:: What to do ::
Among the lines of the records below, copy those that hold the word "white".

:: Task material ::
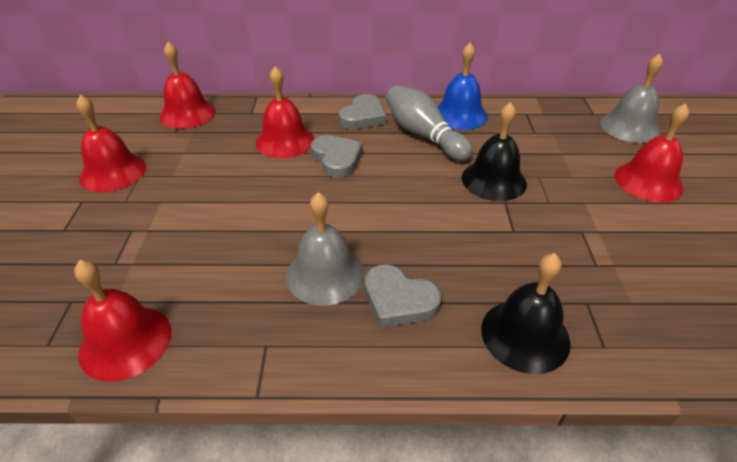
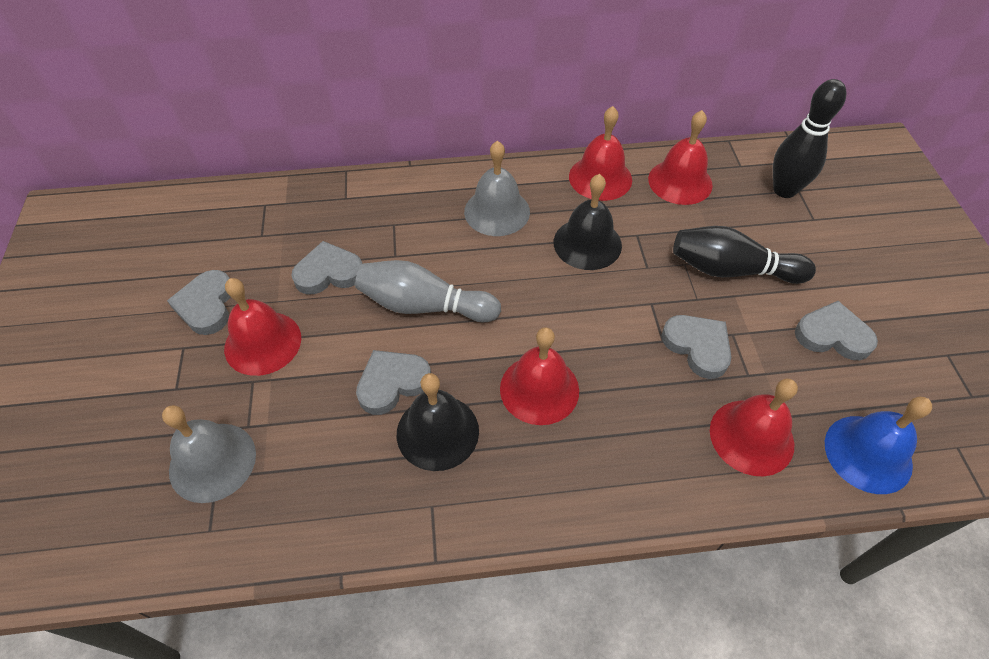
black bowling pin: 0 -> 2
grey heart: 3 -> 5

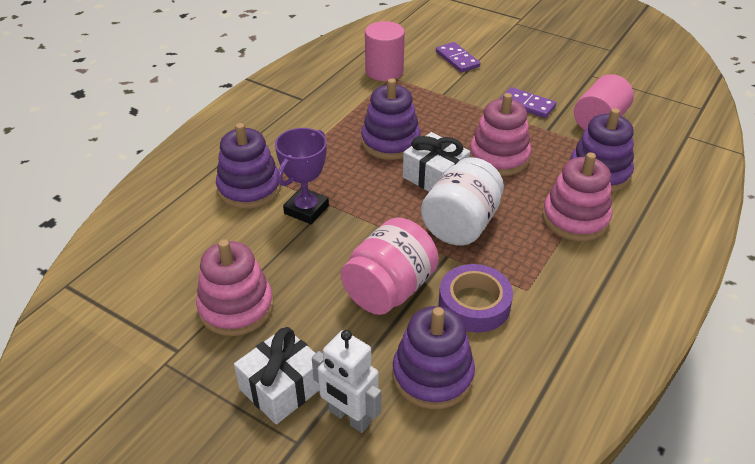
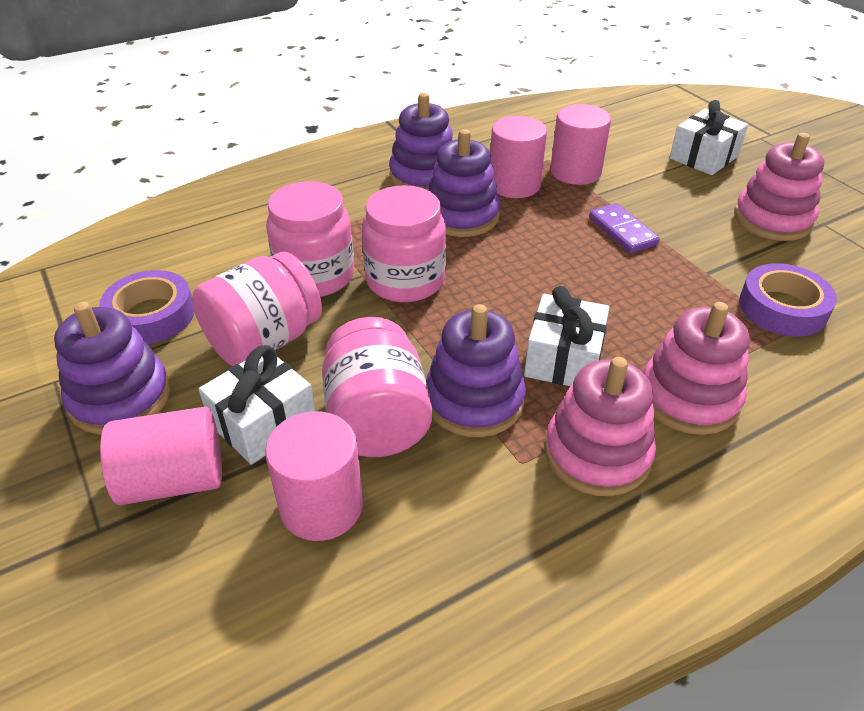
pink cylinder: 2 -> 4
pink jar: 1 -> 4
purple domino: 2 -> 1
purple tape: 1 -> 2
purple trophy: 1 -> 0
white gift: 2 -> 3
white jar: 1 -> 0
white robot: 1 -> 0

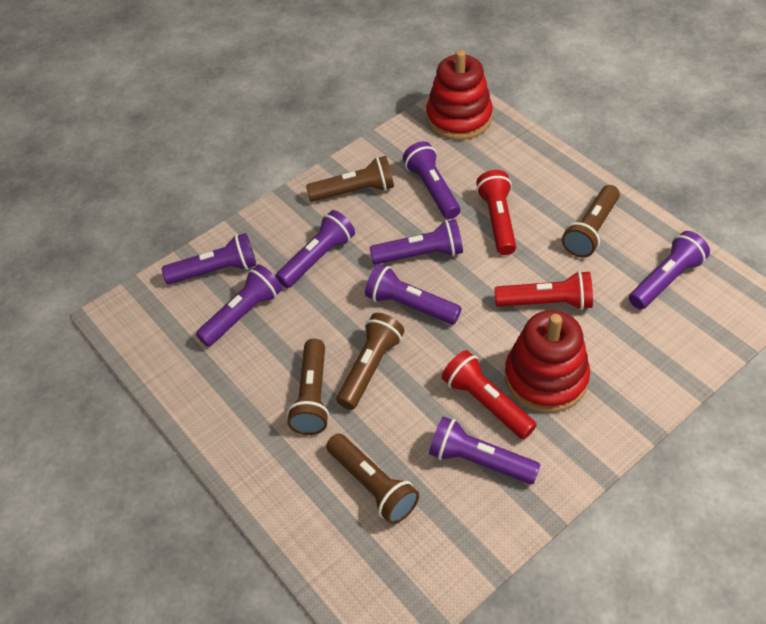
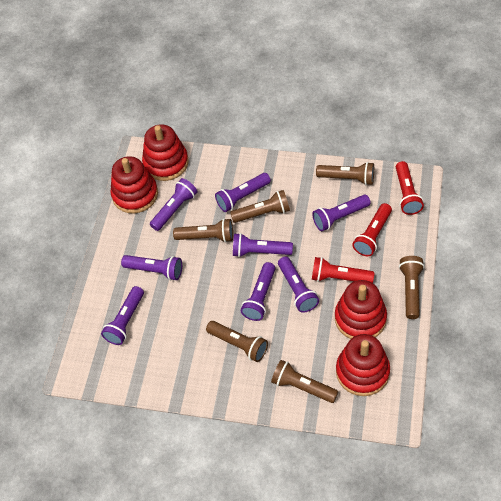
brown flashlight: 5 -> 6
red stacking toy: 2 -> 4

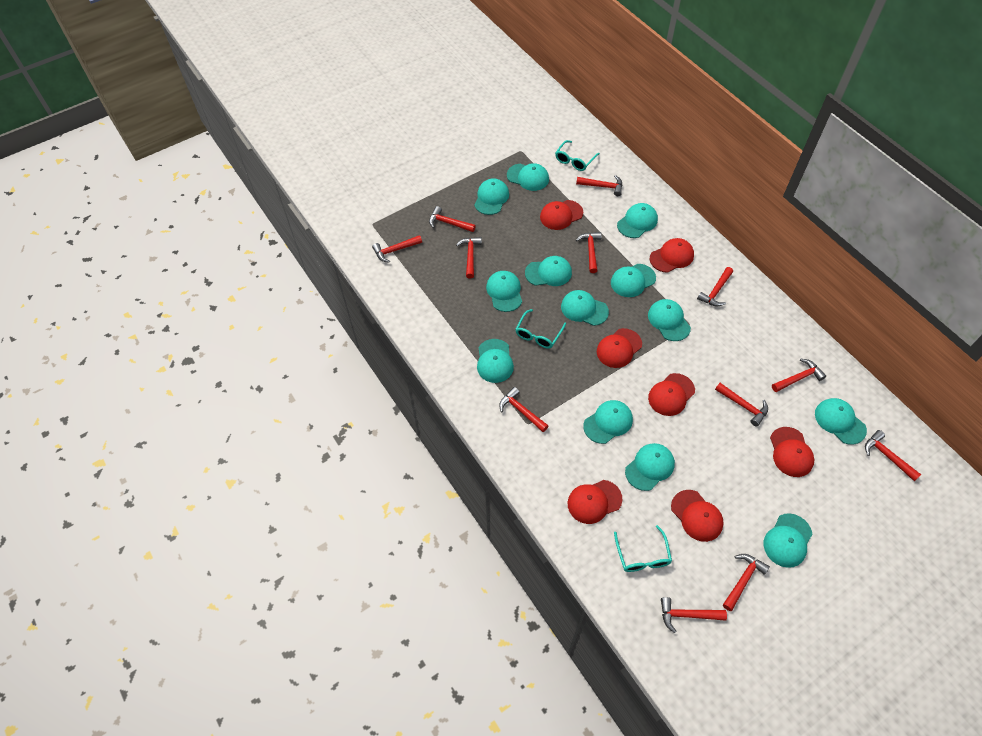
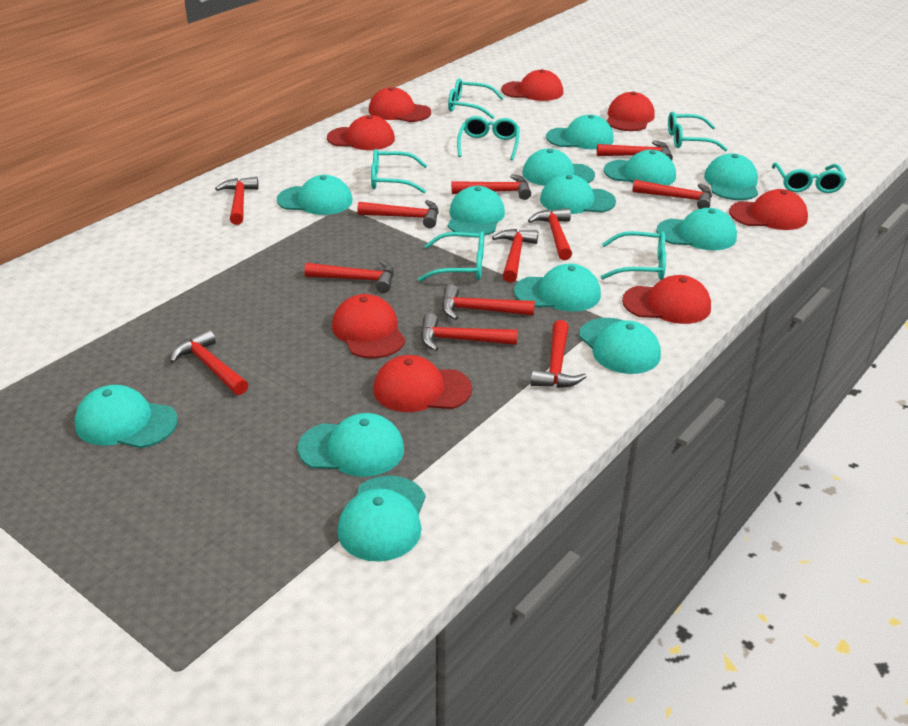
red cap: 7 -> 8
turquoise glasses: 3 -> 7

:: Result of this task ::
white gift: 2 -> 3
white jar: 1 -> 0
white robot: 1 -> 0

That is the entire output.